Top of Extracted records

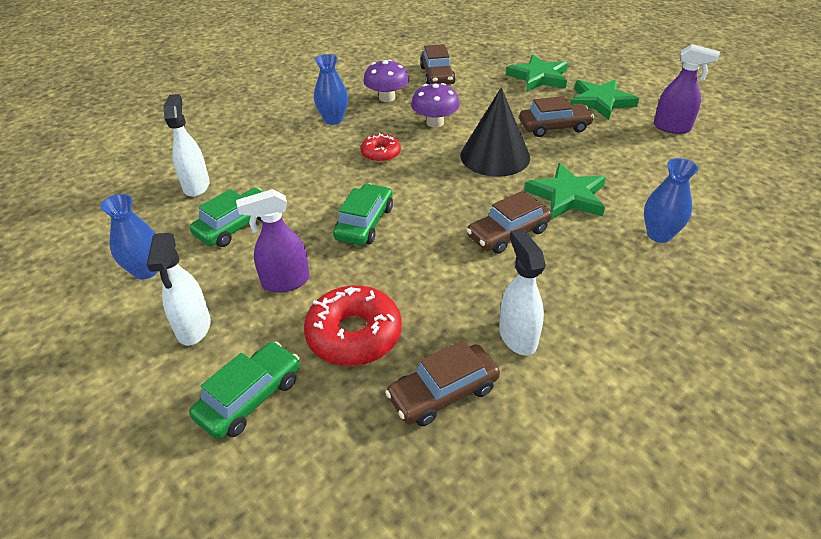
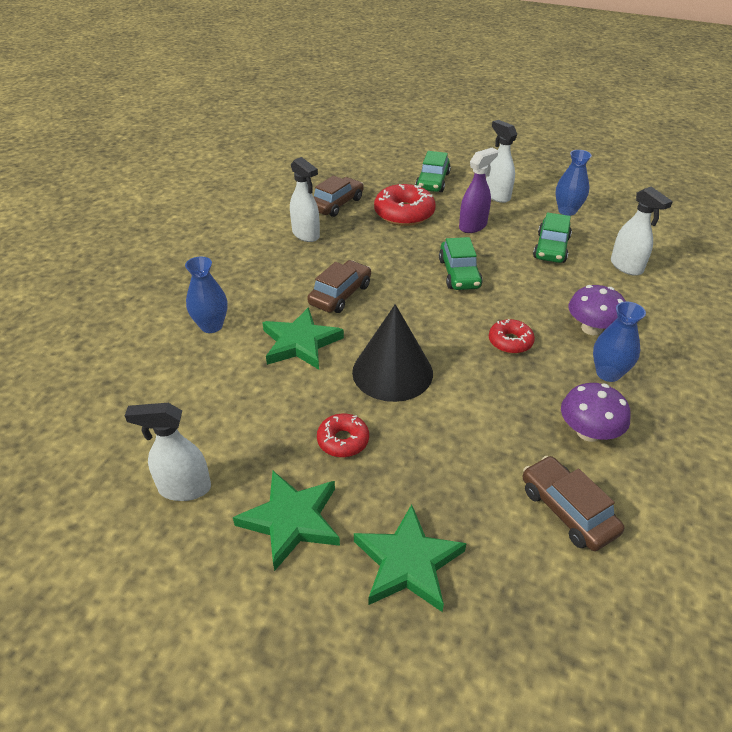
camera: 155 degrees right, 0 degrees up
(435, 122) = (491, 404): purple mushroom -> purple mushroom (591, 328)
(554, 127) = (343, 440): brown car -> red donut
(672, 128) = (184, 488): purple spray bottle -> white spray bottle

Bottom of Extracted records
Top of Extracted records

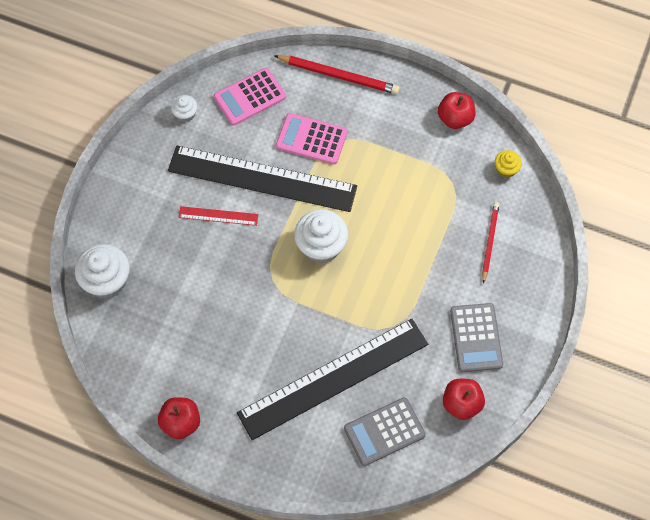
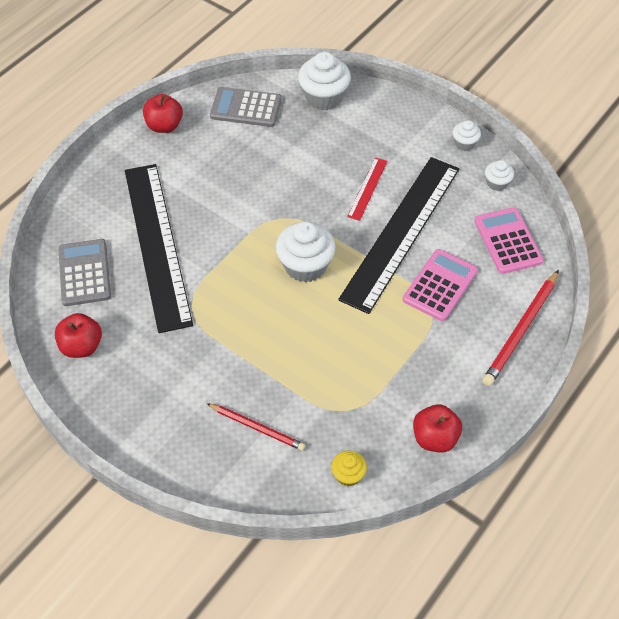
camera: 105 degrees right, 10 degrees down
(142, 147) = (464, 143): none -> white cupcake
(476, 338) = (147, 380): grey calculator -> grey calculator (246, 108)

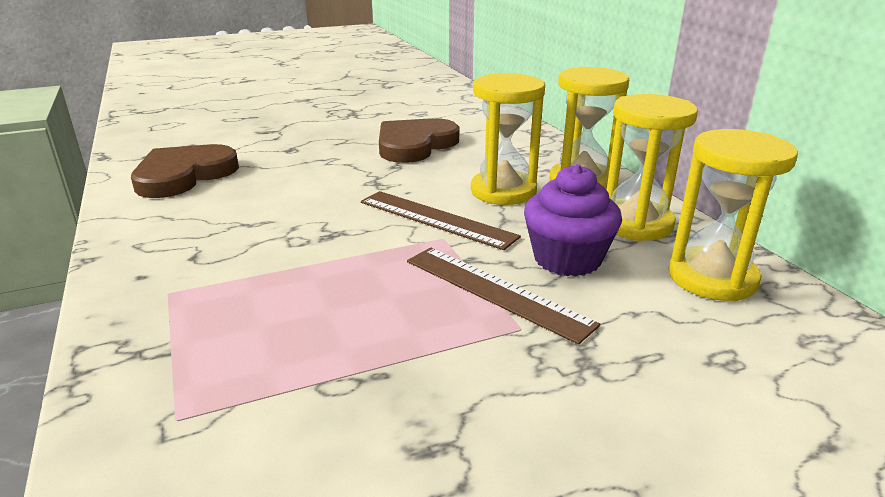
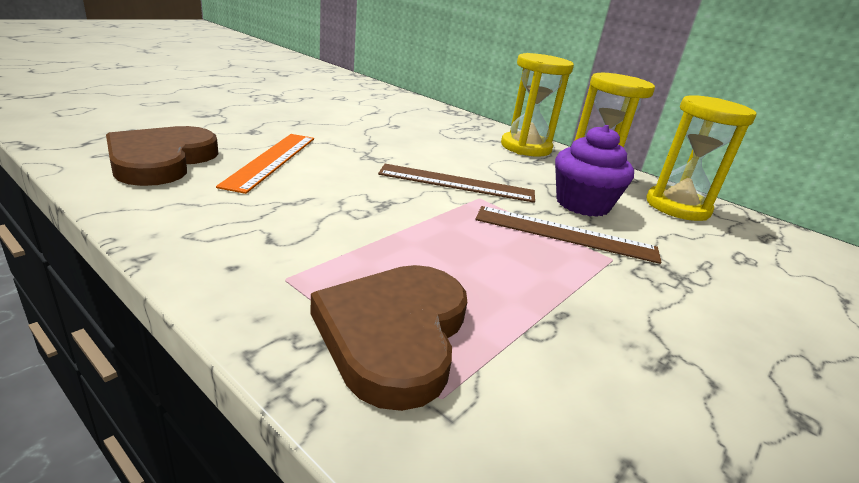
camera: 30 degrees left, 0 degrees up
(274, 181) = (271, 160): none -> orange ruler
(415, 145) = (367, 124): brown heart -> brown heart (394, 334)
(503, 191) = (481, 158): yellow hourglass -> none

Bottom of Extracted records
Top of Extracted records

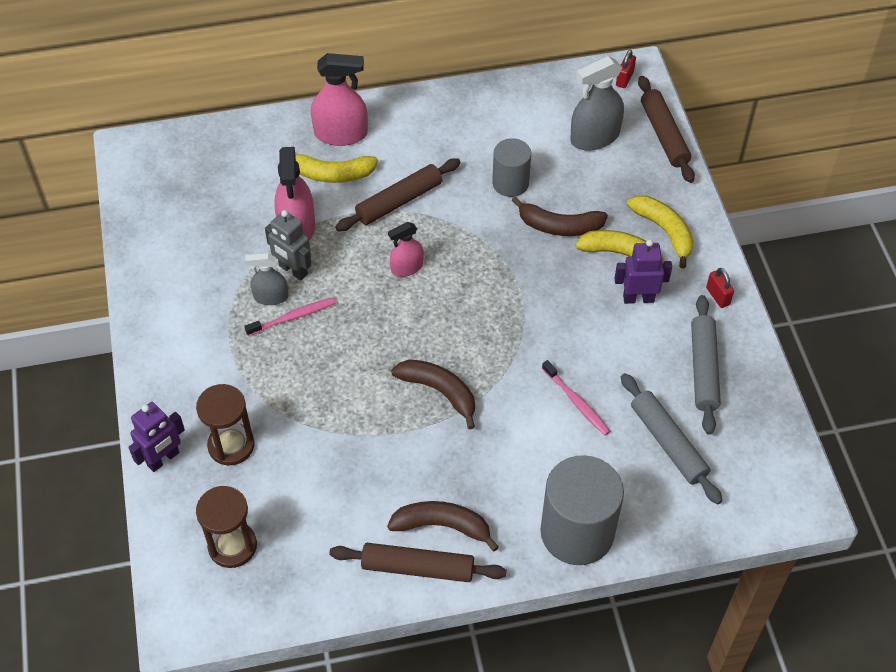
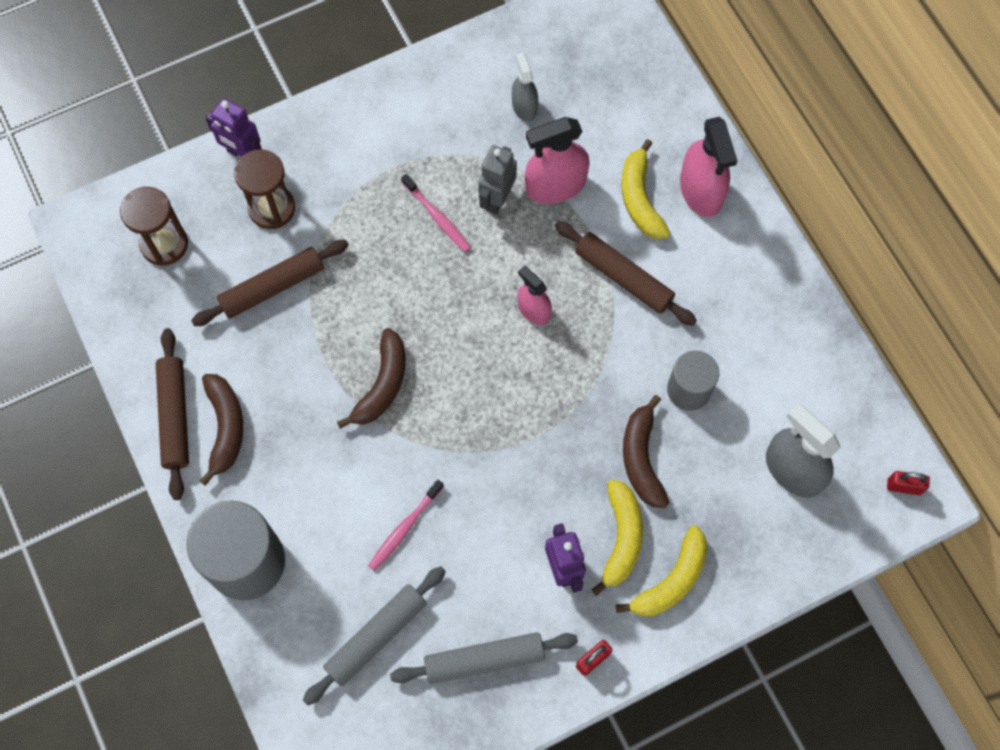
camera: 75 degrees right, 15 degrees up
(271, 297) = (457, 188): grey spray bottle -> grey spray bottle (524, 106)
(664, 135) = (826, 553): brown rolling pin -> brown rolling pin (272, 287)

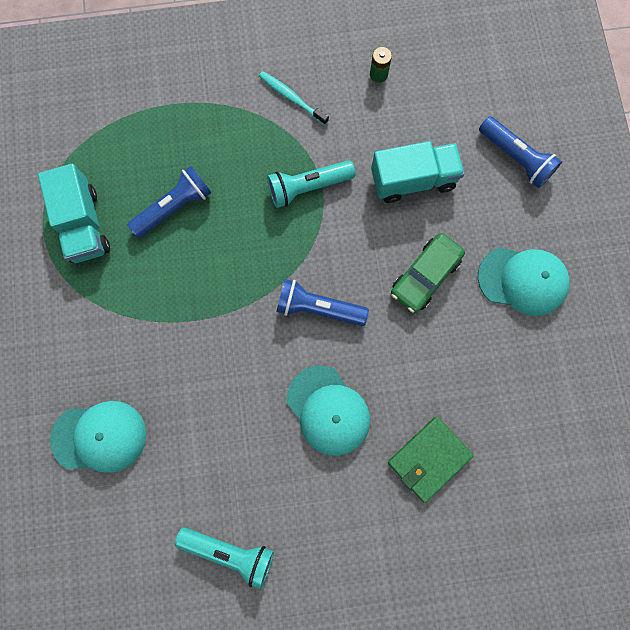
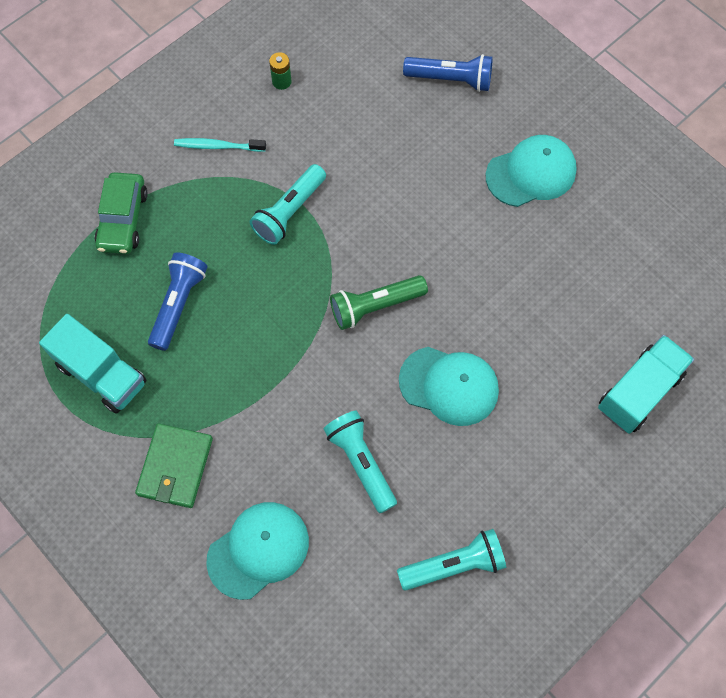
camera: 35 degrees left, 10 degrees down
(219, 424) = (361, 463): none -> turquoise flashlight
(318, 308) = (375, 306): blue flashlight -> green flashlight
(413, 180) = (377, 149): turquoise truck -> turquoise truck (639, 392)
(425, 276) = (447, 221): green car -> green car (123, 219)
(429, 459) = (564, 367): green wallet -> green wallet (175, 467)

Bottom of Extracted records

• [Problem to solve]
From the records above, extract exactly and only the lines that begin at the line with "(435, 122) = (491, 404): purple" and stop after the line with "(672, 128) = (184, 488): purple".

• [Response area]
(435, 122) = (491, 404): purple mushroom -> purple mushroom (591, 328)
(554, 127) = (343, 440): brown car -> red donut
(672, 128) = (184, 488): purple spray bottle -> white spray bottle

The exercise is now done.